Exercise objective
In the answer, every entry must appear exactly as given.
==== Excerpted data
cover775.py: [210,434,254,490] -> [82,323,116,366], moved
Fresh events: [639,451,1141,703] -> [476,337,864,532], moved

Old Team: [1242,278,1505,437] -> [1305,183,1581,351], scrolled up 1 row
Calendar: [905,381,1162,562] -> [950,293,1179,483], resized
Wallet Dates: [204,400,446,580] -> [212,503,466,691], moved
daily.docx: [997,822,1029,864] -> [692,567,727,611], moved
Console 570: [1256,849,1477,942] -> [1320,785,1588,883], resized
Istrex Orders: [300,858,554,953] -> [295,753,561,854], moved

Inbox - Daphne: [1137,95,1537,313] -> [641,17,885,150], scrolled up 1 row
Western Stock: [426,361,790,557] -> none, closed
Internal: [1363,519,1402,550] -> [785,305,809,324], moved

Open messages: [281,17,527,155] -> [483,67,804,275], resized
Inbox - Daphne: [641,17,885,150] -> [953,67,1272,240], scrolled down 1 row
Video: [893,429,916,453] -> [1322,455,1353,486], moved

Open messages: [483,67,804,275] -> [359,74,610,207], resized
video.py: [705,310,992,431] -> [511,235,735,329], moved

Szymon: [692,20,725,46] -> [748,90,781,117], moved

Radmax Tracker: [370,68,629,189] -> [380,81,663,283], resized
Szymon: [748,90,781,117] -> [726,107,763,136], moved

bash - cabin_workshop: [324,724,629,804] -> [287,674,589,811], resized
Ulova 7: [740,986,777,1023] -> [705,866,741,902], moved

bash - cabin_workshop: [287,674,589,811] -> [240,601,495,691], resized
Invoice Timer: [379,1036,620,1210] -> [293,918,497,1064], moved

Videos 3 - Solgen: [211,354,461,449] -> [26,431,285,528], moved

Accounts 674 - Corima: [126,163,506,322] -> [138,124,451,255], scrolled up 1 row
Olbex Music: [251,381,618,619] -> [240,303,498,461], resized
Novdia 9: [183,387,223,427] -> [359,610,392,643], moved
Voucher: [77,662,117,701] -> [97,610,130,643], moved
========
Final answer
cover775.py: [210,434,254,490] -> [82,323,116,366], moved
Fresh events: [639,451,1141,703] -> [476,337,864,532], moved

Old Team: [1242,278,1505,437] -> [1305,183,1581,351], scrolled up 1 row
Calendar: [905,381,1162,562] -> [950,293,1179,483], resized
Wallet Dates: [204,400,446,580] -> [212,503,466,691], moved
daily.docx: [997,822,1029,864] -> [692,567,727,611], moved
Console 570: [1256,849,1477,942] -> [1320,785,1588,883], resized
Istrex Orders: [300,858,554,953] -> [295,753,561,854], moved

Inbox - Daphne: [1137,95,1537,313] -> [641,17,885,150], scrolled up 1 row
Western Stock: [426,361,790,557] -> none, closed
Internal: [1363,519,1402,550] -> [785,305,809,324], moved

Open messages: [281,17,527,155] -> [483,67,804,275], resized
Inbox - Daphne: [641,17,885,150] -> [953,67,1272,240], scrolled down 1 row
Video: [893,429,916,453] -> [1322,455,1353,486], moved

Open messages: [483,67,804,275] -> [359,74,610,207], resized
video.py: [705,310,992,431] -> [511,235,735,329], moved

Szymon: [692,20,725,46] -> [748,90,781,117], moved

Radmax Tracker: [370,68,629,189] -> [380,81,663,283], resized
Szymon: [748,90,781,117] -> [726,107,763,136], moved

bash - cabin_workshop: [324,724,629,804] -> [287,674,589,811], resized
Ulova 7: [740,986,777,1023] -> [705,866,741,902], moved

bash - cabin_workshop: [287,674,589,811] -> [240,601,495,691], resized
Invoice Timer: [379,1036,620,1210] -> [293,918,497,1064], moved

Videos 3 - Solgen: [211,354,461,449] -> [26,431,285,528], moved

Accounts 674 - Corima: [126,163,506,322] -> [138,124,451,255], scrolled up 1 row
Olbex Music: [251,381,618,619] -> [240,303,498,461], resized
Novdia 9: [183,387,223,427] -> [359,610,392,643], moved
Voucher: [77,662,117,701] -> [97,610,130,643], moved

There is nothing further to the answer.